* _Short task_: Quote the entries word for word, from the first line through the line that contains "coordinates (677, 1589).".

· · · · · · ·

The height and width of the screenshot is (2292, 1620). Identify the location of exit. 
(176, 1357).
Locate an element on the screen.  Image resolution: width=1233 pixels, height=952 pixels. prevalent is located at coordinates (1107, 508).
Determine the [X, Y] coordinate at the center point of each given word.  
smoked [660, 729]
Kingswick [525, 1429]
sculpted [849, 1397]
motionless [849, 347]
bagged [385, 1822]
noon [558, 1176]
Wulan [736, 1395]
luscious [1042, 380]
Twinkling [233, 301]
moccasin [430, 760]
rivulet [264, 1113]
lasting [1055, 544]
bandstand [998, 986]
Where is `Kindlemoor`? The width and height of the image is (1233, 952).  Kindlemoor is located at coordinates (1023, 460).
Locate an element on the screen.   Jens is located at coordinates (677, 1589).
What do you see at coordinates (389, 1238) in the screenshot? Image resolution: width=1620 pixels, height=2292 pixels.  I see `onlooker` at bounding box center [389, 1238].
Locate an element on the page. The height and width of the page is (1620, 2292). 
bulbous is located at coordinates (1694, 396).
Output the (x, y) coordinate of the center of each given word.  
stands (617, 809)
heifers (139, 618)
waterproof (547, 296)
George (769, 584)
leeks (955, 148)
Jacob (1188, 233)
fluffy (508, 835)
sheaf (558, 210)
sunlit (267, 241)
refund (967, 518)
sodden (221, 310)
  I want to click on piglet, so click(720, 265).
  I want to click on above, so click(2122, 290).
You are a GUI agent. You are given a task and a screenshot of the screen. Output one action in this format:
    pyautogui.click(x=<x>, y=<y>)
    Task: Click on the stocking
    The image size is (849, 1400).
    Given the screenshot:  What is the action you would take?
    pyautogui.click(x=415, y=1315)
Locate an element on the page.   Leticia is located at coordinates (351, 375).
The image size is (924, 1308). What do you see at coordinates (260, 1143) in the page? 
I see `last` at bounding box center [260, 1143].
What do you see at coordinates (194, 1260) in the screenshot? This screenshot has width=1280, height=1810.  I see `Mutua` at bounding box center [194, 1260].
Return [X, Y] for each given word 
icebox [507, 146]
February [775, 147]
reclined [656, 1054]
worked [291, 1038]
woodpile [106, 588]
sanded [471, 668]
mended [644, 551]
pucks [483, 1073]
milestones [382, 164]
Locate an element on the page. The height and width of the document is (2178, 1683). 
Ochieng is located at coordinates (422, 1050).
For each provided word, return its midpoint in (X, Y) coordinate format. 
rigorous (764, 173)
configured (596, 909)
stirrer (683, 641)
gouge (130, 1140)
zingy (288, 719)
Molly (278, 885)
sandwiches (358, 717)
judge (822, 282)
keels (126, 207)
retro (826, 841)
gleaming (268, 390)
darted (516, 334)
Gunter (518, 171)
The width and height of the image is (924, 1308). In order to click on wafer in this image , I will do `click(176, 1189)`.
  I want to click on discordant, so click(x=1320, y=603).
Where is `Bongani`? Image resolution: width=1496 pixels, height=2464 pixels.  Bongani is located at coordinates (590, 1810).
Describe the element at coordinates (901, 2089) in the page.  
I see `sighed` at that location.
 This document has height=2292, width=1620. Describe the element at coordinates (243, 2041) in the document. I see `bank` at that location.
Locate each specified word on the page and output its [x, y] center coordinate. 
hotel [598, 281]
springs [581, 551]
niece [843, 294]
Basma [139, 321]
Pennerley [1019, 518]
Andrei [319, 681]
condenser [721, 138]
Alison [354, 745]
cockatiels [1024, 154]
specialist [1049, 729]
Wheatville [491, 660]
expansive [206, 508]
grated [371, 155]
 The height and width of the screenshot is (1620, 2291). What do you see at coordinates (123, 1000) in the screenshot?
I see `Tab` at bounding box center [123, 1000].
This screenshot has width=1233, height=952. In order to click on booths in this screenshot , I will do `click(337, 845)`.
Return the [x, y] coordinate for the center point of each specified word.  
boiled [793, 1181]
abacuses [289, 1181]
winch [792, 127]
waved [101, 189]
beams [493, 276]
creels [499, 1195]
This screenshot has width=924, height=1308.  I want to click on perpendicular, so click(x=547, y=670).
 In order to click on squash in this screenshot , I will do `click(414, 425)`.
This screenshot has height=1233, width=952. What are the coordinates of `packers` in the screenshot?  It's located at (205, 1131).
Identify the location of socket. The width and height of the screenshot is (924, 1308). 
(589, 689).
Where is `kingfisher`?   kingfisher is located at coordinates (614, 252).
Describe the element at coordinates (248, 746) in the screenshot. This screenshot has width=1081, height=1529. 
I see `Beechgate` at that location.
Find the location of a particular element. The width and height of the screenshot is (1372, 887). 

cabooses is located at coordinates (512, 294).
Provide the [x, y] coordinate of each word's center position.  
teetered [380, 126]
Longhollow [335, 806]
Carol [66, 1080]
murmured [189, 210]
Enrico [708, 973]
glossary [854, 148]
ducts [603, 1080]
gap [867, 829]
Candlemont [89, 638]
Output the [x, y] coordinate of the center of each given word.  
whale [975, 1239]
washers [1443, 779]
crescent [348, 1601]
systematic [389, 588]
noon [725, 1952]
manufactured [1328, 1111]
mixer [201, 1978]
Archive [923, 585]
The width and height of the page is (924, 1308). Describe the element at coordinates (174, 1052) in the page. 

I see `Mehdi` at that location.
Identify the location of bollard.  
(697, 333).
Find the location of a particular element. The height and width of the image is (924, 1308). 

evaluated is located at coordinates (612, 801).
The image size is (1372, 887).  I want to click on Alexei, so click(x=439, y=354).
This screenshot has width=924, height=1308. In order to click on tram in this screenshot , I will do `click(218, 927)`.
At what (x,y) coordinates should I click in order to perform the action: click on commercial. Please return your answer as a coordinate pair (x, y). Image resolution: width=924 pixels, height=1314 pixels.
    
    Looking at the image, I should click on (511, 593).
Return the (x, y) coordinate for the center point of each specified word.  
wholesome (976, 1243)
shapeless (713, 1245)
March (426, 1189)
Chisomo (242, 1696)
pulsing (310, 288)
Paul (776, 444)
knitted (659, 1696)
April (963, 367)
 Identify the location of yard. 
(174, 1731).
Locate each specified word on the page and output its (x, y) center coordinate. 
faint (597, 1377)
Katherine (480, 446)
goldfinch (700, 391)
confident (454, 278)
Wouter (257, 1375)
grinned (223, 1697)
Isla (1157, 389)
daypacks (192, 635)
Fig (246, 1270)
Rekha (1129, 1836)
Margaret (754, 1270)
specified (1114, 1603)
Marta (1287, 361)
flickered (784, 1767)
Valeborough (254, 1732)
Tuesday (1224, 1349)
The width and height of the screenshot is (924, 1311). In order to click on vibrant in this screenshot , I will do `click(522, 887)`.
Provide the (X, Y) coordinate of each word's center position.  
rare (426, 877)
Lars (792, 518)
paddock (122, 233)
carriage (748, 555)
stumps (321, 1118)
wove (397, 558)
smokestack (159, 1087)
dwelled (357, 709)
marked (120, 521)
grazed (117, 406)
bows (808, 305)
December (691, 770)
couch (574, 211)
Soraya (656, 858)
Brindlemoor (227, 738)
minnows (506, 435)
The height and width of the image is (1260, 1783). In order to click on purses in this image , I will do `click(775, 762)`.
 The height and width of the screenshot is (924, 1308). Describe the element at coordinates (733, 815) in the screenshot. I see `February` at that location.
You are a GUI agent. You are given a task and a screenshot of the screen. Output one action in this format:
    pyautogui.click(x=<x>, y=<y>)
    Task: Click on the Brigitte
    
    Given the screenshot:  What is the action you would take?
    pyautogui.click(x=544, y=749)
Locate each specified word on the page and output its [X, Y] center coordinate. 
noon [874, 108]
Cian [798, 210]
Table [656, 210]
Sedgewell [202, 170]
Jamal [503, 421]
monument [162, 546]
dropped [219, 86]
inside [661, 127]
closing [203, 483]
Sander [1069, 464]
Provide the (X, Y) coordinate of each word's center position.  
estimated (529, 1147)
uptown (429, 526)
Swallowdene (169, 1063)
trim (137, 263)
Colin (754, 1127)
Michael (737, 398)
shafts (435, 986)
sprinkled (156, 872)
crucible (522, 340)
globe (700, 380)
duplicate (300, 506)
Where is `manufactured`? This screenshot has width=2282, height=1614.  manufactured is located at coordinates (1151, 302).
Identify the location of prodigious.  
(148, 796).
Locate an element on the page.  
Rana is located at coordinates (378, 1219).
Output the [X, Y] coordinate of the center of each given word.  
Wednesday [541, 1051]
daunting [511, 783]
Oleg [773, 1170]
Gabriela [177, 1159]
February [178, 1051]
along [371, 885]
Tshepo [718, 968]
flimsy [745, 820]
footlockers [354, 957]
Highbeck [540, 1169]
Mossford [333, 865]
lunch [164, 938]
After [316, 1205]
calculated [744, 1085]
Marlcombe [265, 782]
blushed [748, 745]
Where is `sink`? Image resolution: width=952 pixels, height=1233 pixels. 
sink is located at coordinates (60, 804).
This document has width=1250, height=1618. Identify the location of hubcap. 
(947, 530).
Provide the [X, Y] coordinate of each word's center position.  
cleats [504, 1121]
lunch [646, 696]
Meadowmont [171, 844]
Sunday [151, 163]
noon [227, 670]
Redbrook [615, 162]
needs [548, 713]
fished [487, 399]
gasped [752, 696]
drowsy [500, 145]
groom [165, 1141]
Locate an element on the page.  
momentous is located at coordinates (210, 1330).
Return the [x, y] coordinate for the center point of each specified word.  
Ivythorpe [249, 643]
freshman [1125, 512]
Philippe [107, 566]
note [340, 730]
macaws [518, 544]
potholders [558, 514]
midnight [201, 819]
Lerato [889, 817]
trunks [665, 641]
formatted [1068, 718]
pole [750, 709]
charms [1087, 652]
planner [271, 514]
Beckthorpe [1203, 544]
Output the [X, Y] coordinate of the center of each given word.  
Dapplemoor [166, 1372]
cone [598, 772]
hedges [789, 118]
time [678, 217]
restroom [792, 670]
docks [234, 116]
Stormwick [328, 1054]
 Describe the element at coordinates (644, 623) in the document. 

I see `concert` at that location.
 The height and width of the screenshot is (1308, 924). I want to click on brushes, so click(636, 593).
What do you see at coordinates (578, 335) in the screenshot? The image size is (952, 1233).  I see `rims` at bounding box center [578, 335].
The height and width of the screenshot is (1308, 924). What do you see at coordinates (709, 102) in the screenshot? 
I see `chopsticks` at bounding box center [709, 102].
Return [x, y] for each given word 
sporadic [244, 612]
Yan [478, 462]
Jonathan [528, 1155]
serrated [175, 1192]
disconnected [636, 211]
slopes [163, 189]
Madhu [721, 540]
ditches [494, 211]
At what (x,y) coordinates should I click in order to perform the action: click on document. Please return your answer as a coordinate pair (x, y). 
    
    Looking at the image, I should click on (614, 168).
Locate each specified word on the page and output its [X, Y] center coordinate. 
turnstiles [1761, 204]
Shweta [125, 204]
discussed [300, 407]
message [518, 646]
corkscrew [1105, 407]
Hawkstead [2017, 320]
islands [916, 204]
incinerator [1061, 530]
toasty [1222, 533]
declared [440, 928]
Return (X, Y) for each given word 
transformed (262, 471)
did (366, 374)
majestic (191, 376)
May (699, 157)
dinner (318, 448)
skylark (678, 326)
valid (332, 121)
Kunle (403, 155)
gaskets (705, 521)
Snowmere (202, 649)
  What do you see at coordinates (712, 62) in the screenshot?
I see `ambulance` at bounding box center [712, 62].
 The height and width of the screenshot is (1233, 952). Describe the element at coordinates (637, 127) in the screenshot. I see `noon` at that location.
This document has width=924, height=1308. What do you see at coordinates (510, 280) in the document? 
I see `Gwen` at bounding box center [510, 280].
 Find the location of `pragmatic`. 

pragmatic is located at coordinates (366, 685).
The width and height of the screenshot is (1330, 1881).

· · · · · · ·

* _Written answer_:
The height and width of the screenshot is (2292, 1620). Identify the location of exit. 
(176, 1357).
Locate an element on the screen.  Image resolution: width=1233 pixels, height=952 pixels. prevalent is located at coordinates (1107, 508).
Determine the [X, Y] coordinate at the center point of each given word.  
smoked [660, 729]
Kingswick [525, 1429]
sculpted [849, 1397]
motionless [849, 347]
bagged [385, 1822]
noon [558, 1176]
Wulan [736, 1395]
luscious [1042, 380]
Twinkling [233, 301]
moccasin [430, 760]
rivulet [264, 1113]
lasting [1055, 544]
bandstand [998, 986]
Where is `Kindlemoor`? The width and height of the image is (1233, 952).  Kindlemoor is located at coordinates (1023, 460).
Locate an element on the screen.   Jens is located at coordinates (677, 1589).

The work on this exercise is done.